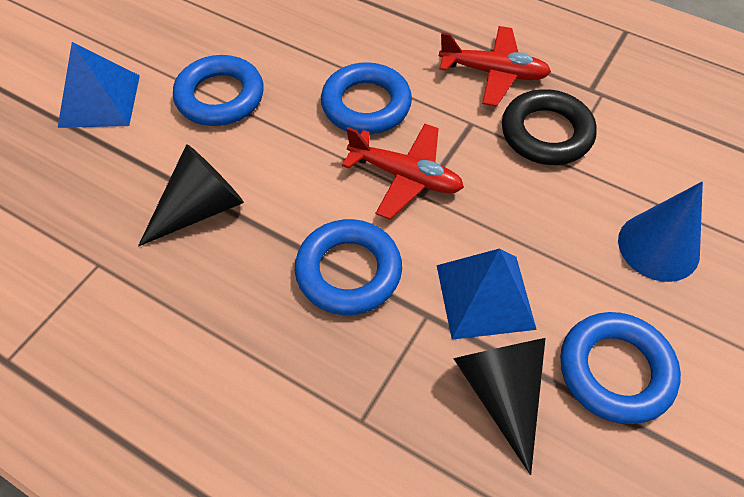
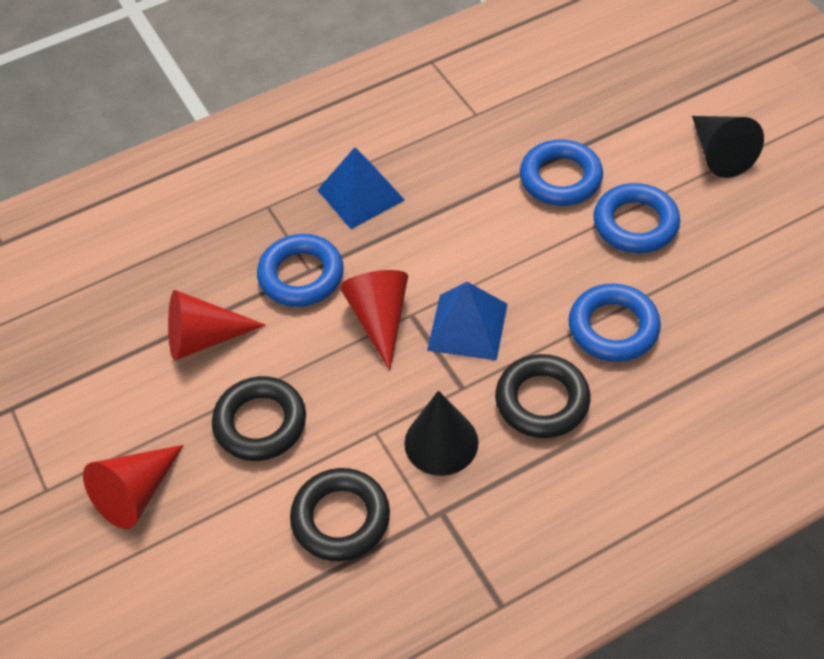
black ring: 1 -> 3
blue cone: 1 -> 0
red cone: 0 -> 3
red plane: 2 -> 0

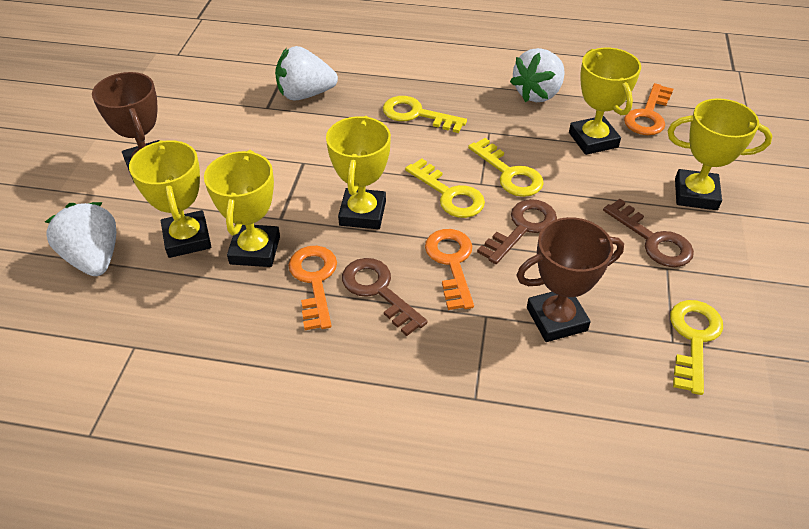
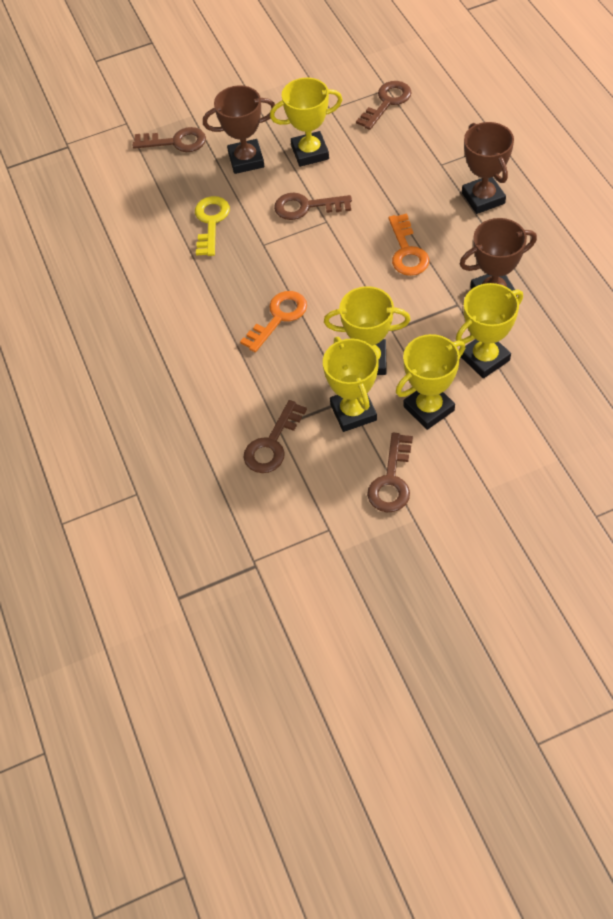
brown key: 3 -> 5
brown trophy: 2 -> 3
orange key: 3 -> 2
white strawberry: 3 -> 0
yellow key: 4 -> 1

» **Try it**: Give back each entry exactly as it appears, with no pictures.

» **Solution to this exercise**:
black ring: 1 -> 3
blue cone: 1 -> 0
red cone: 0 -> 3
red plane: 2 -> 0

brown key: 3 -> 5
brown trophy: 2 -> 3
orange key: 3 -> 2
white strawberry: 3 -> 0
yellow key: 4 -> 1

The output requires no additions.